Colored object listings
----------------

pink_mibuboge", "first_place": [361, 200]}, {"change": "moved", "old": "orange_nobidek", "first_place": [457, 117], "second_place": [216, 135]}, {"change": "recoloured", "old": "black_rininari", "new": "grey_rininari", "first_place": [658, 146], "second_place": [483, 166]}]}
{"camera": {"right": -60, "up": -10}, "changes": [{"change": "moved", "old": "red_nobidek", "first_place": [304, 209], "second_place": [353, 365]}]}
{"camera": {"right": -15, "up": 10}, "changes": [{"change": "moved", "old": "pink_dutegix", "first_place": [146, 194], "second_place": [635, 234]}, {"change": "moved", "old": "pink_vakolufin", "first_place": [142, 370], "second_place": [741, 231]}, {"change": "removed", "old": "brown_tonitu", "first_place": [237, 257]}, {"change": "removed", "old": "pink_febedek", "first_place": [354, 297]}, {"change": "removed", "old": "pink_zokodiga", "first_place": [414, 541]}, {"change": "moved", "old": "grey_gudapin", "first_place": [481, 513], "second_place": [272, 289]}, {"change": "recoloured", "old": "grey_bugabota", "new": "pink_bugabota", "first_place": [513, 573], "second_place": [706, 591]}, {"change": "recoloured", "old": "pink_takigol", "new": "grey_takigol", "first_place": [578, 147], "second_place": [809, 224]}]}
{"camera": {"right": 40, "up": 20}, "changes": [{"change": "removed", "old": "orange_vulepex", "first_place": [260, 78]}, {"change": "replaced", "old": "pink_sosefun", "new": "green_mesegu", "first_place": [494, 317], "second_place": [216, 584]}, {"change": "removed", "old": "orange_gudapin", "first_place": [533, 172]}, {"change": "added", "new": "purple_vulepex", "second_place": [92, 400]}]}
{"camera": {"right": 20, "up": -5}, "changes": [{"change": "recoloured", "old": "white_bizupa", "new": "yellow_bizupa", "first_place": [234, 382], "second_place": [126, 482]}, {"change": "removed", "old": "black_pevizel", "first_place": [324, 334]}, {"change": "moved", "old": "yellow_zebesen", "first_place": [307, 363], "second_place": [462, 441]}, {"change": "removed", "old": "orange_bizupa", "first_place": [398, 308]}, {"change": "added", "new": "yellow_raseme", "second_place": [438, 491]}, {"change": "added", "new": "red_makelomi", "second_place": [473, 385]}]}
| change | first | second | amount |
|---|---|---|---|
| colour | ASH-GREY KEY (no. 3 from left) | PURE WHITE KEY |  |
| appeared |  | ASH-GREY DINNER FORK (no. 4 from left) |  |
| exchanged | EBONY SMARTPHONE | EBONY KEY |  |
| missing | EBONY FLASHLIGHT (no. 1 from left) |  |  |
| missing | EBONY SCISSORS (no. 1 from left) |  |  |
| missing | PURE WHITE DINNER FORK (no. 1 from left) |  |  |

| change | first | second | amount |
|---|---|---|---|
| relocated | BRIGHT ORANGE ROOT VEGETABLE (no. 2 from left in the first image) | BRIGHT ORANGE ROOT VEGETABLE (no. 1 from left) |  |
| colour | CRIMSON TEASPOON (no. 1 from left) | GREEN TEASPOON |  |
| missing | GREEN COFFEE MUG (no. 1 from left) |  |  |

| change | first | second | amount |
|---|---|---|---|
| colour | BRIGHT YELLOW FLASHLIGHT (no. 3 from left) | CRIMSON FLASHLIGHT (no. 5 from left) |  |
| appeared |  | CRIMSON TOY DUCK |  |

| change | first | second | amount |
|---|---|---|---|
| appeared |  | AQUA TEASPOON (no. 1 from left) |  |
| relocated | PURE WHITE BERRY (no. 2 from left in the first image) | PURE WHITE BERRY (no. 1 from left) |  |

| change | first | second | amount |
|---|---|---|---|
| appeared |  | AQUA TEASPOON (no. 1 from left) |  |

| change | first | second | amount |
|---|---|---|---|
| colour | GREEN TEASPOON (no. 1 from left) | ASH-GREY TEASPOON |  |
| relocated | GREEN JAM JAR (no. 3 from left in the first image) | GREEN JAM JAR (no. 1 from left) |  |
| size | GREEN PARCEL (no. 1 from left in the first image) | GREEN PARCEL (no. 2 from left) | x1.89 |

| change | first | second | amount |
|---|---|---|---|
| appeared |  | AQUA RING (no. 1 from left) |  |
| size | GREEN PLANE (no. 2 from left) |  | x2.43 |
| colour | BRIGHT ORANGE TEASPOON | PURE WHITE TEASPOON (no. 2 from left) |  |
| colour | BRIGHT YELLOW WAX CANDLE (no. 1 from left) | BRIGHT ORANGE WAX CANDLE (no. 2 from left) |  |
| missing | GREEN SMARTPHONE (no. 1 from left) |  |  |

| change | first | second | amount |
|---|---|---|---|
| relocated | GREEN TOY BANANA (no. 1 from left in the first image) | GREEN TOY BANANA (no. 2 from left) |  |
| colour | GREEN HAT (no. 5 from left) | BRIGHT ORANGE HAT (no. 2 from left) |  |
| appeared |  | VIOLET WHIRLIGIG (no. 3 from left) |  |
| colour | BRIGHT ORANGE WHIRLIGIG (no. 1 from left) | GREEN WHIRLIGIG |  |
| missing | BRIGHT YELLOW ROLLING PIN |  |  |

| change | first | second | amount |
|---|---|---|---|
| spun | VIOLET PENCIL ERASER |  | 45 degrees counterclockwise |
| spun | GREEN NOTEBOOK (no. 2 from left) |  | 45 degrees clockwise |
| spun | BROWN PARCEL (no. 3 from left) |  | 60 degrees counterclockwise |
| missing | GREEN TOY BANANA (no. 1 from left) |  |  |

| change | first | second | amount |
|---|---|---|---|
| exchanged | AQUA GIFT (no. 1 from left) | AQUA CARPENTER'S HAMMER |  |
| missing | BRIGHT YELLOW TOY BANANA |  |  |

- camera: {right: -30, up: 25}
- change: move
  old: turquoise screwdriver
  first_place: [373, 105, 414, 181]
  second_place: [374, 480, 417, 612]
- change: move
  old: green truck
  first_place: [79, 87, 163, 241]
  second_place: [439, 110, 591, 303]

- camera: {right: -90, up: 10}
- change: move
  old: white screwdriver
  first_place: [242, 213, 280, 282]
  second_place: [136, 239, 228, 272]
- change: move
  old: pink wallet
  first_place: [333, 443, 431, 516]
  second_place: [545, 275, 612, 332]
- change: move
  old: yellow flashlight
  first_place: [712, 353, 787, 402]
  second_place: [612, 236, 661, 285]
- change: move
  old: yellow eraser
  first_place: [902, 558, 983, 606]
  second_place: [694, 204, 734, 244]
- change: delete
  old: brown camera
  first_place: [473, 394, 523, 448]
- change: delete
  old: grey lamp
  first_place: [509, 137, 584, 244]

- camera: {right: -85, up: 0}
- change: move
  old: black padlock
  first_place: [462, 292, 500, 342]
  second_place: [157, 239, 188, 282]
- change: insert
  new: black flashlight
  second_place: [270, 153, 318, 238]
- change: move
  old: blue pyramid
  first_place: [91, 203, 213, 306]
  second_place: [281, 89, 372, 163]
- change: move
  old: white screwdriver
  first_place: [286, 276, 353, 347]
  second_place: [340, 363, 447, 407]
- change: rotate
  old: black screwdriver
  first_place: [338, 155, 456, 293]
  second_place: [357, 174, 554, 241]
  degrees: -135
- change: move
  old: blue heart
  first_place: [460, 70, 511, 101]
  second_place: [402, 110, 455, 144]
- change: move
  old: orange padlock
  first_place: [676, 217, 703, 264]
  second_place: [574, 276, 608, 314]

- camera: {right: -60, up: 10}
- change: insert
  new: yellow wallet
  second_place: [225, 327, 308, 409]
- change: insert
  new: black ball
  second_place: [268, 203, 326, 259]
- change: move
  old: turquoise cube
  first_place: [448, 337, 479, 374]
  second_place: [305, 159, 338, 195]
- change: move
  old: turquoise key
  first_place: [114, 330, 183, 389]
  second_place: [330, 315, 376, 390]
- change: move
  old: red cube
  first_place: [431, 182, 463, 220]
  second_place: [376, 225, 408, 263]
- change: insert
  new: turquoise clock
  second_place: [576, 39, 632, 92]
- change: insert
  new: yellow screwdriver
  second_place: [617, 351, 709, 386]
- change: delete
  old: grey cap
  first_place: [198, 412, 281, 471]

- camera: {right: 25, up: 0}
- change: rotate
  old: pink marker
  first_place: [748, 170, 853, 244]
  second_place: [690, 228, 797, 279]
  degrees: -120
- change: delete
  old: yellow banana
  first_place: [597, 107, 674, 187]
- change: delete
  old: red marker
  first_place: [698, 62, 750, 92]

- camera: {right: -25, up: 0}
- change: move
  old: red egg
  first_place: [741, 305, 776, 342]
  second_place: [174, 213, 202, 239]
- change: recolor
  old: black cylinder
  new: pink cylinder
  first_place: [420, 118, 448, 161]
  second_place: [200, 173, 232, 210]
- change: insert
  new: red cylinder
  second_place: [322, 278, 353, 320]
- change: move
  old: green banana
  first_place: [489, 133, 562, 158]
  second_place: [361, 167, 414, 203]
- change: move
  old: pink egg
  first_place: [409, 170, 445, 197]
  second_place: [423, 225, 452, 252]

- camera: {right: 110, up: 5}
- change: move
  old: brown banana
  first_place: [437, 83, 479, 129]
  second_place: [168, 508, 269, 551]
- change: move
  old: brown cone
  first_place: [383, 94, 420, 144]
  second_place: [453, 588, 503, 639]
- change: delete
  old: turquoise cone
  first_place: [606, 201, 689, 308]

----------------

Restate word for word the lines of the data above, starting at the line containing "second_place: [402, 110, 455, 144]" and ending at the line containing "second_place: [305, 159, 338, 195]", both included, and nothing more.

OUTPUT OF THE EXERCISE:
  second_place: [402, 110, 455, 144]
- change: move
  old: orange padlock
  first_place: [676, 217, 703, 264]
  second_place: [574, 276, 608, 314]

- camera: {right: -60, up: 10}
- change: insert
  new: yellow wallet
  second_place: [225, 327, 308, 409]
- change: insert
  new: black ball
  second_place: [268, 203, 326, 259]
- change: move
  old: turquoise cube
  first_place: [448, 337, 479, 374]
  second_place: [305, 159, 338, 195]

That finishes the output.